-- Aim of the task --
Copy out every line holding the string "none" from the records below.

Before-and-after scene images
#####
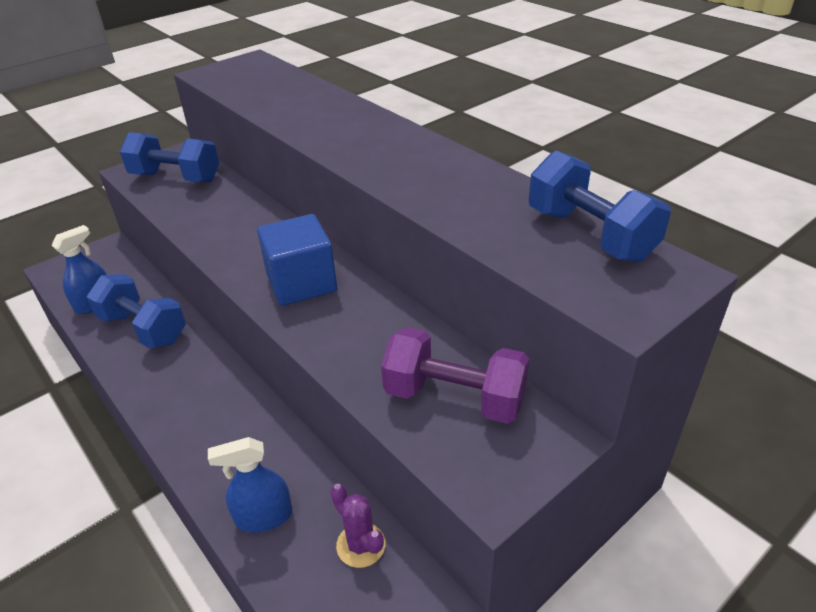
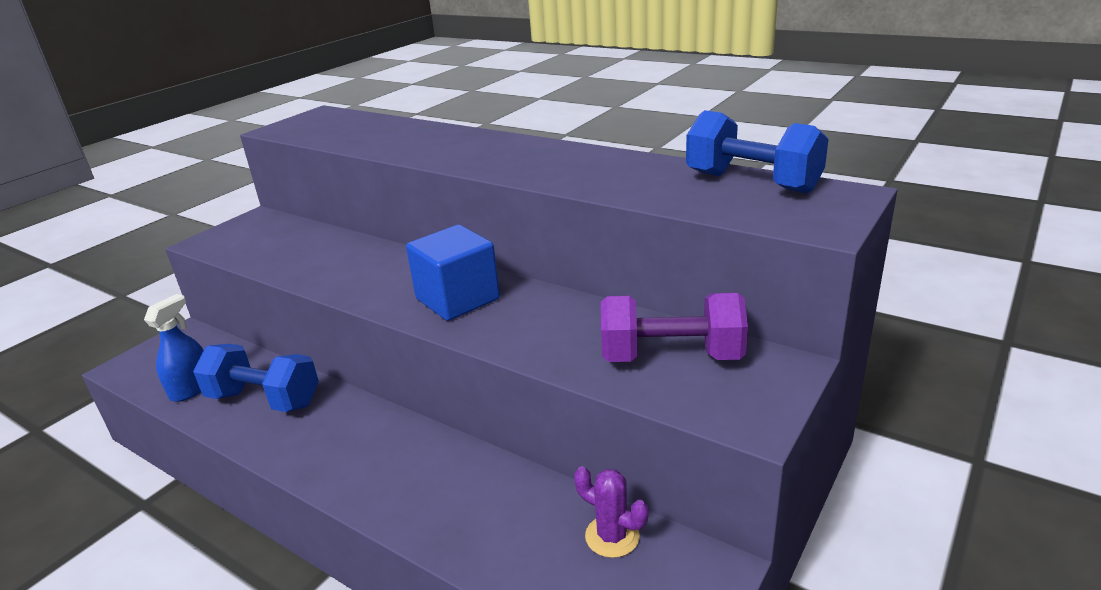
camera: 15 degrees left, 10 degrees down
blue dumbbell [120,132,219,182] -> none
blue spray bottle [208,437,292,533] -> none

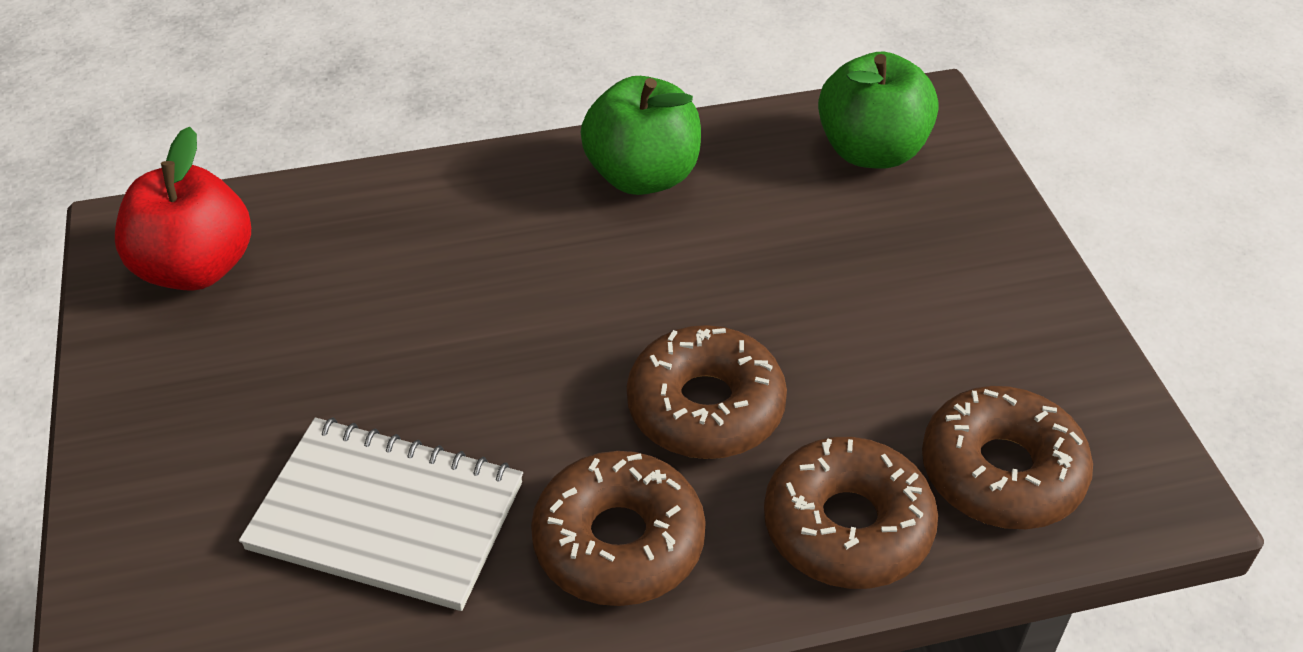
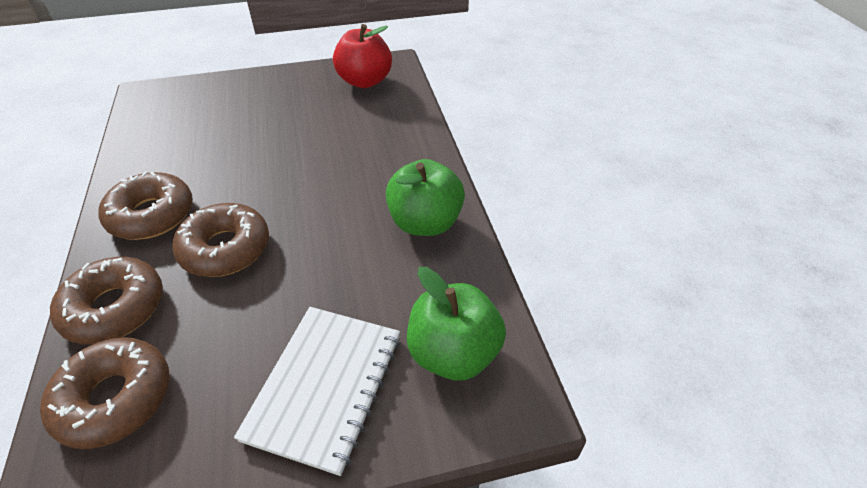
camera: 90 degrees right, 0 degrees up
white notebook [239,418,523,611] -> white notebook moved to [234,307,400,476]

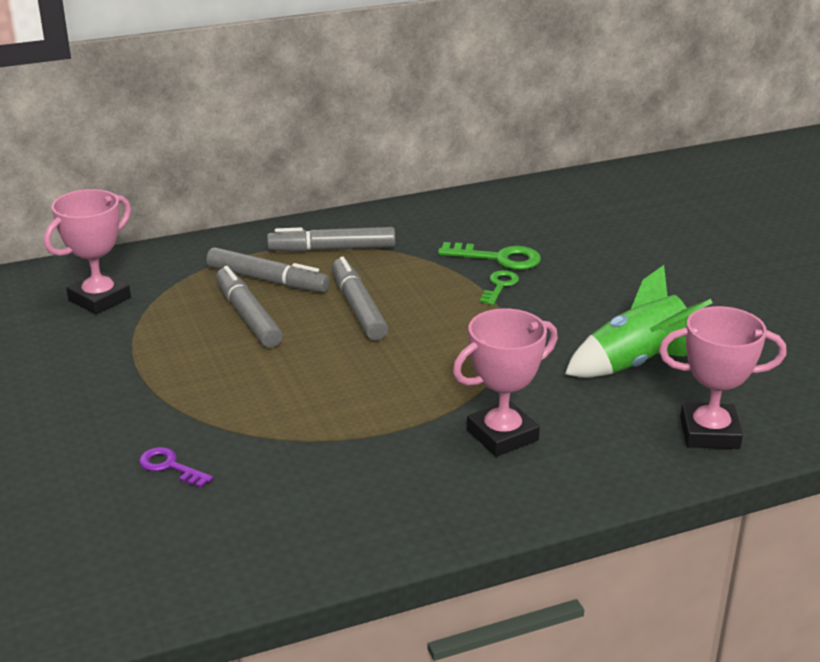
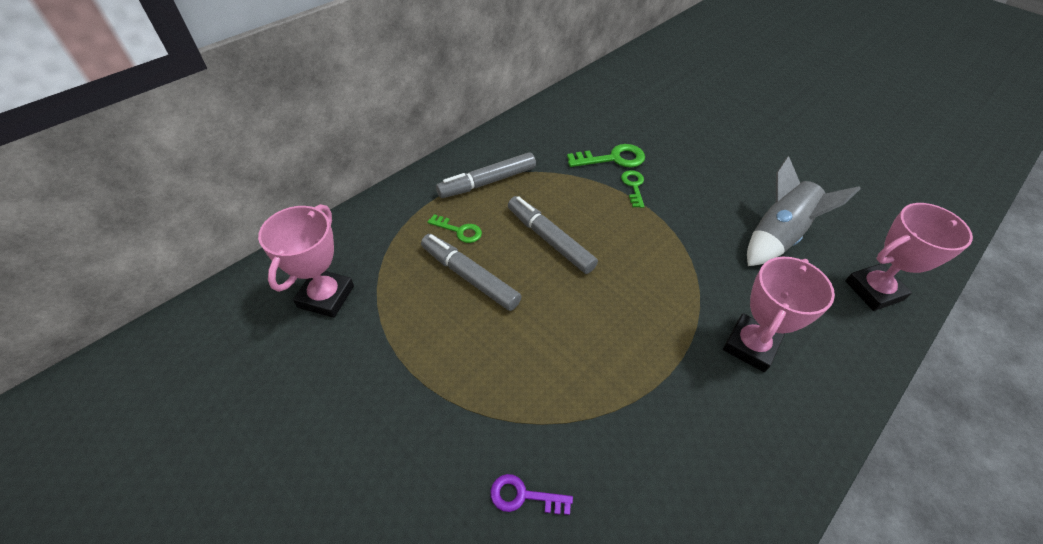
camera: 25 degrees left, 20 degrees up
grey marker [206,247,330,293] -> green key [428,214,482,243]
green rocket [565,265,713,378] -> grey rocket [747,156,860,266]

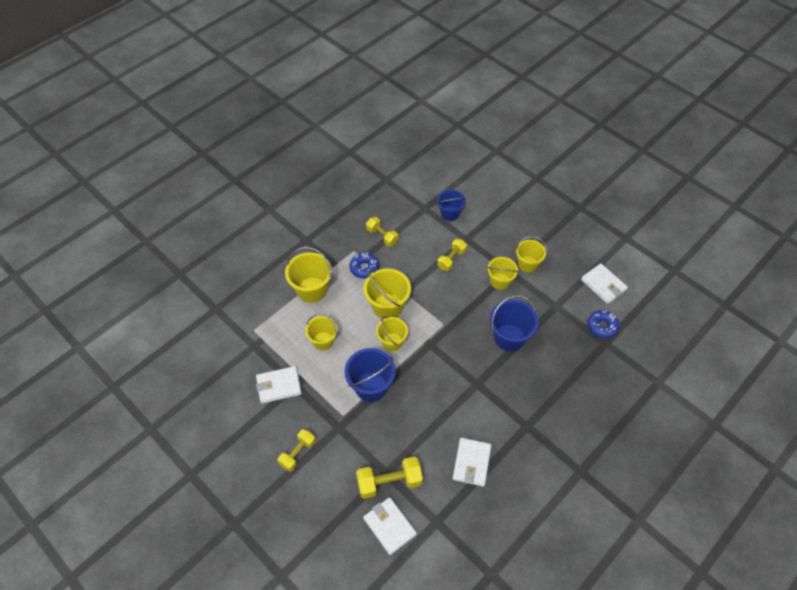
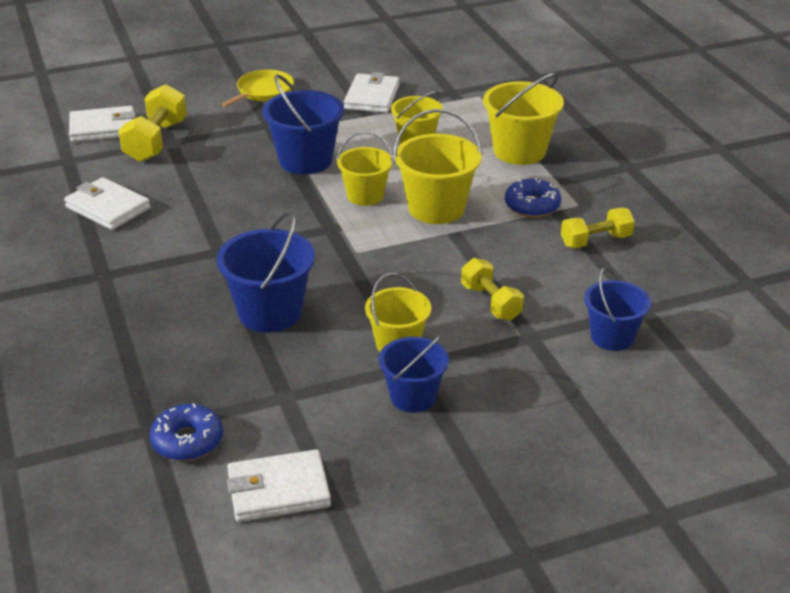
camera: 115 degrees right, 20 degrees down
yellow dumbbell [278,429,316,472] -> yellow pan [221,70,294,107]
yellow bucket [516,236,547,272] -> blue bucket [379,334,449,413]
#####
-- Result --
blue dumbbell [120,132,219,182] -> none
blue spray bottle [208,437,292,533] -> none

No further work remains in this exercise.